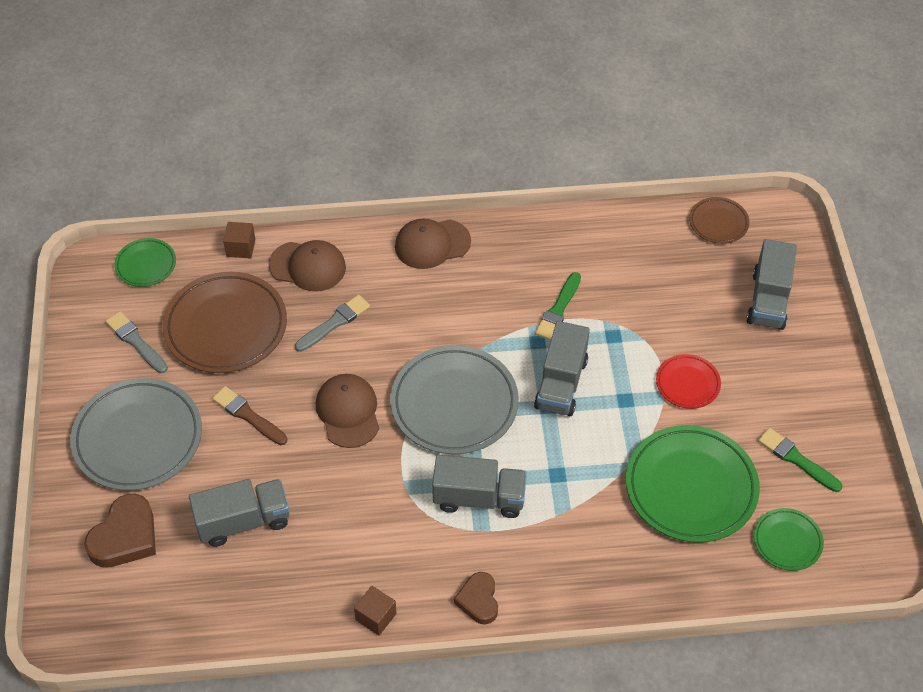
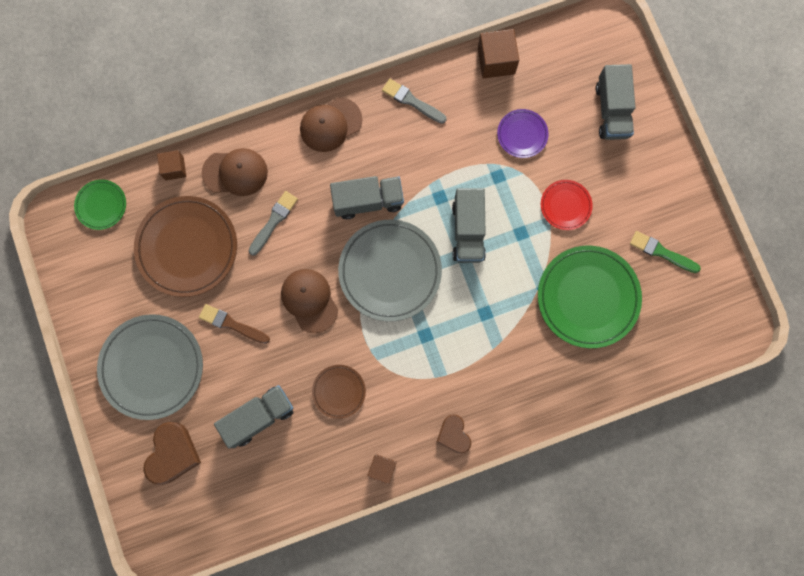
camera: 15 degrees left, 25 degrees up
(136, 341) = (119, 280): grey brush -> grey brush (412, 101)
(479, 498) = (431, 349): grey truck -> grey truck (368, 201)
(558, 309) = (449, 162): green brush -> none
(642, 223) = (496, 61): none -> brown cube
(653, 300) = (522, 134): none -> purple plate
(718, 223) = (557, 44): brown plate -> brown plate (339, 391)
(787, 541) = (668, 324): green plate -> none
· · · ·
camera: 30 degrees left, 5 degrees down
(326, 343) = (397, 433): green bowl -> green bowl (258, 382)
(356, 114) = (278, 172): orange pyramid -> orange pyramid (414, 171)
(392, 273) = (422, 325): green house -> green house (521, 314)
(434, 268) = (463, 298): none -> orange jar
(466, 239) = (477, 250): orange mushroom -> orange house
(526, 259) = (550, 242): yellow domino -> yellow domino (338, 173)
· · · ·
# Work request
Search the records for the string "none" and return every line in which it occurs.

# Reply
(558, 309) = (449, 162): green brush -> none
(642, 223) = (496, 61): none -> brown cube
(653, 300) = (522, 134): none -> purple plate
(787, 541) = (668, 324): green plate -> none
(434, 268) = (463, 298): none -> orange jar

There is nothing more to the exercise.